[SUPPLIED DATA]

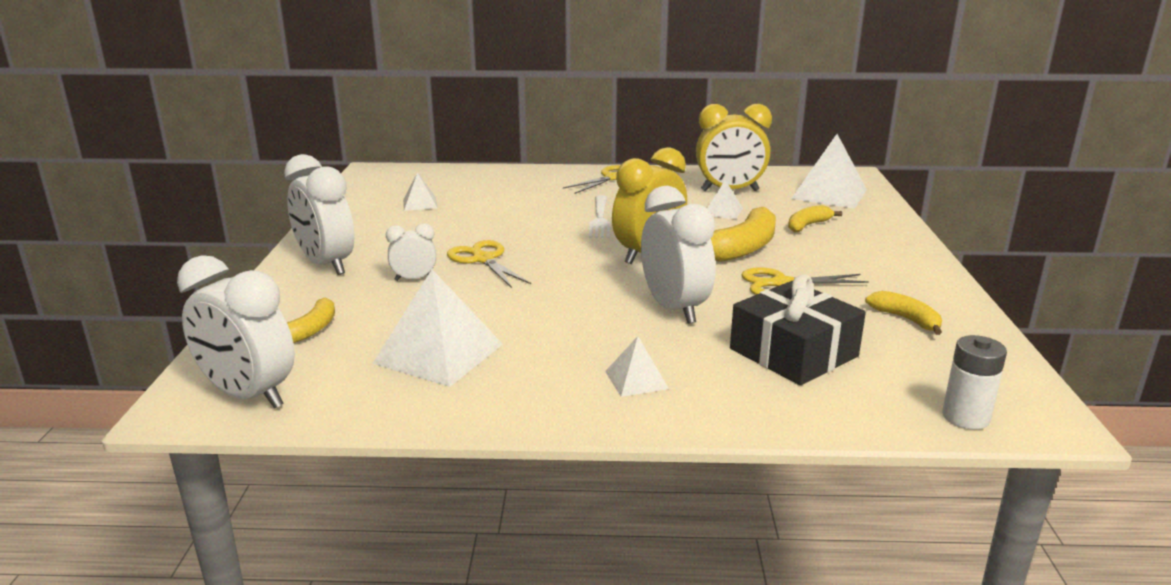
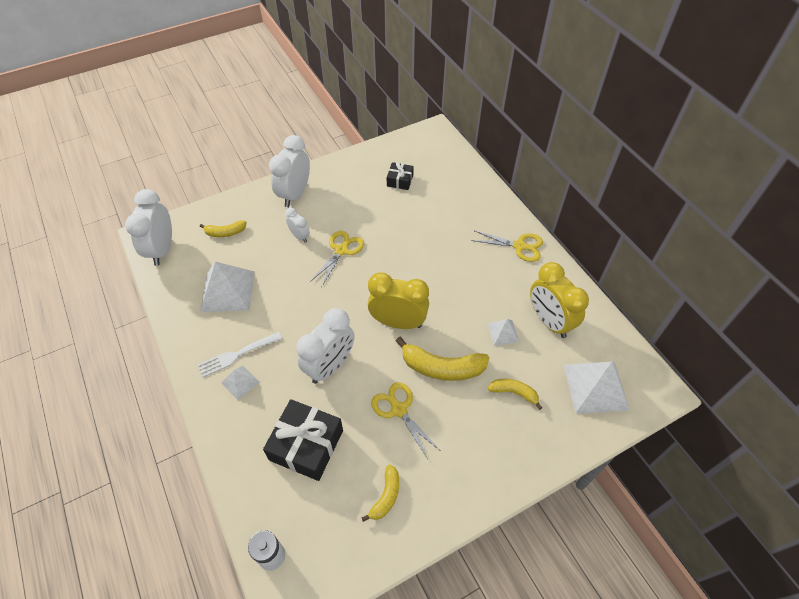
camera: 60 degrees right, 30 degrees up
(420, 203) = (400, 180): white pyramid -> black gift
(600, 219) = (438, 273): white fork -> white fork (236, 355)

[/SUPPLIED DATA]

PROBLEM STATEMENT:
Pictures do not belong in the copy; repeat the rest of the listing exactly.

SOLUTION TO THIS PROBLEM:
camera: 60 degrees right, 30 degrees up
(420, 203) = (400, 180): white pyramid -> black gift
(600, 219) = (438, 273): white fork -> white fork (236, 355)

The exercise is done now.